### Records provided ###

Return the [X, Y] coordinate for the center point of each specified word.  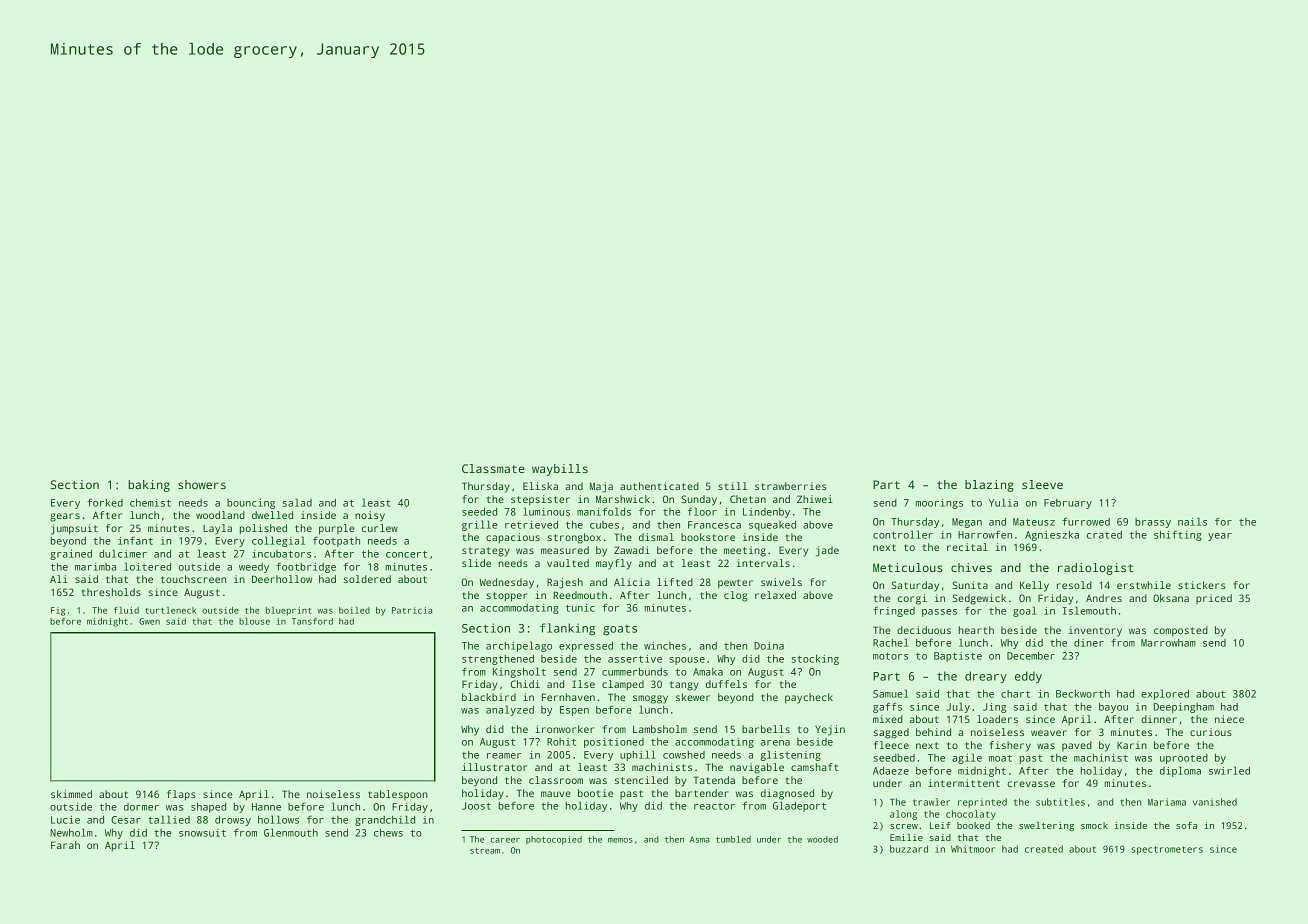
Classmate [493, 468]
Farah [65, 845]
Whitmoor [973, 849]
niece [1229, 719]
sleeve [1042, 484]
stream [485, 851]
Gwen [149, 621]
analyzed [510, 710]
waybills [560, 470]
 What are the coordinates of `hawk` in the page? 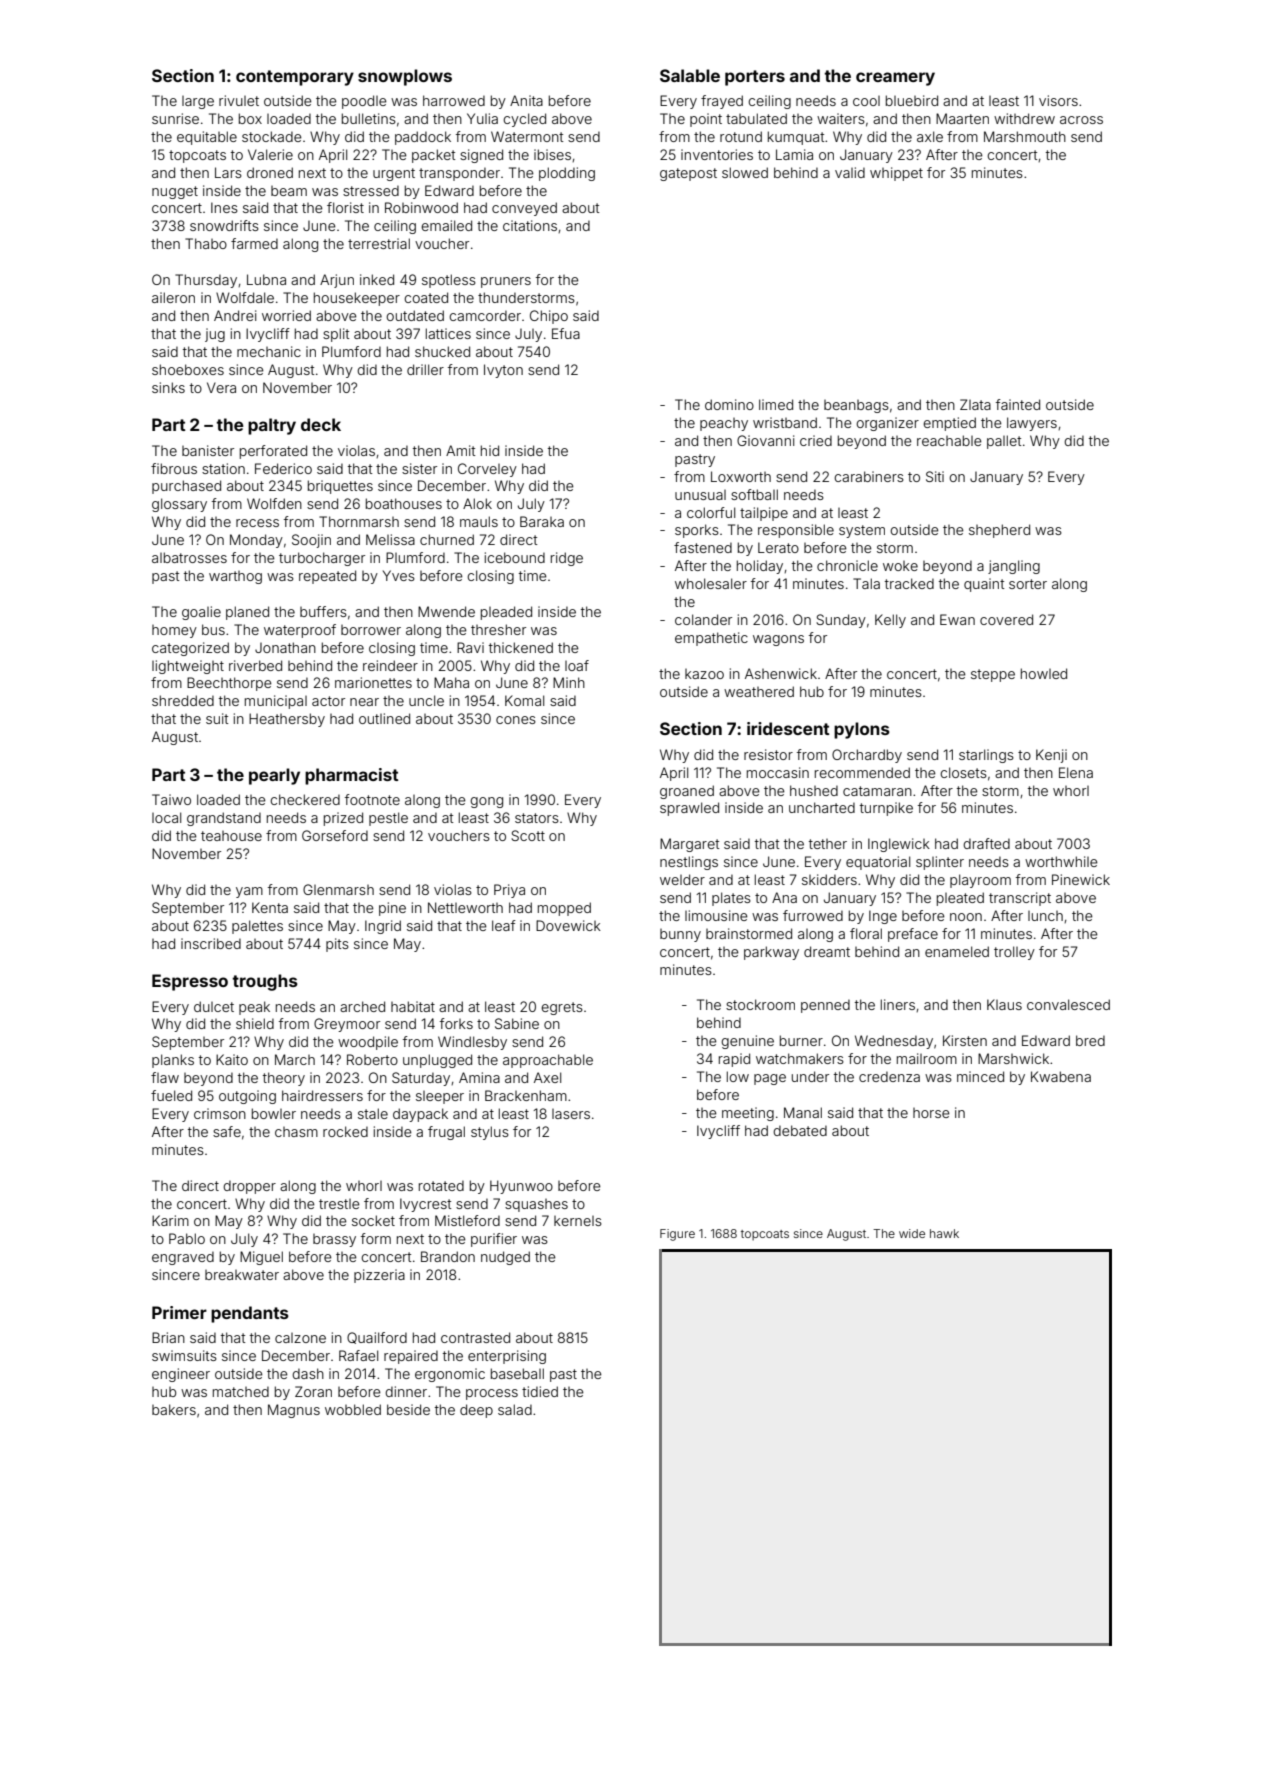 It's located at (944, 1233).
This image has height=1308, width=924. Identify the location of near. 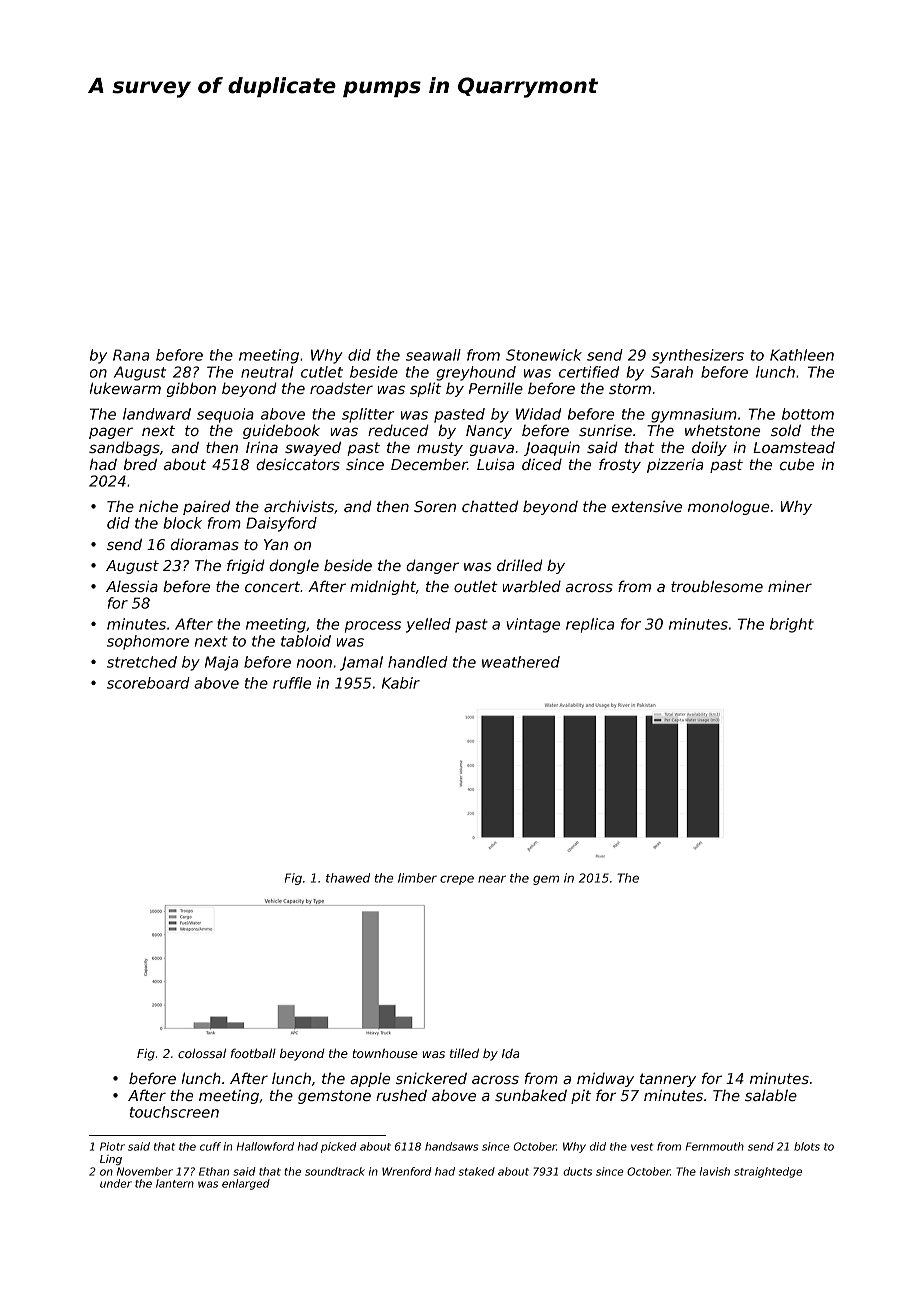
(492, 879).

###

**Work to do:** Rewrite the listing from its start through the line containing "waybills [560, 470]", both ends included, with every coordinate multiplied by 0.95 and rounded to the nearest whole number, halves rounded up. Keep all other text in those lines unchanged, and leave out the pictures.

**Completed exercise:**
Return the [X, Y] coordinate for the center point of each specified word.  
Classmate [468, 445]
Farah [62, 803]
Whitmoor [924, 807]
niece [1168, 683]
sleeve [990, 460]
stream [461, 808]
Gwen [142, 590]
analyzed [485, 675]
waybills [532, 447]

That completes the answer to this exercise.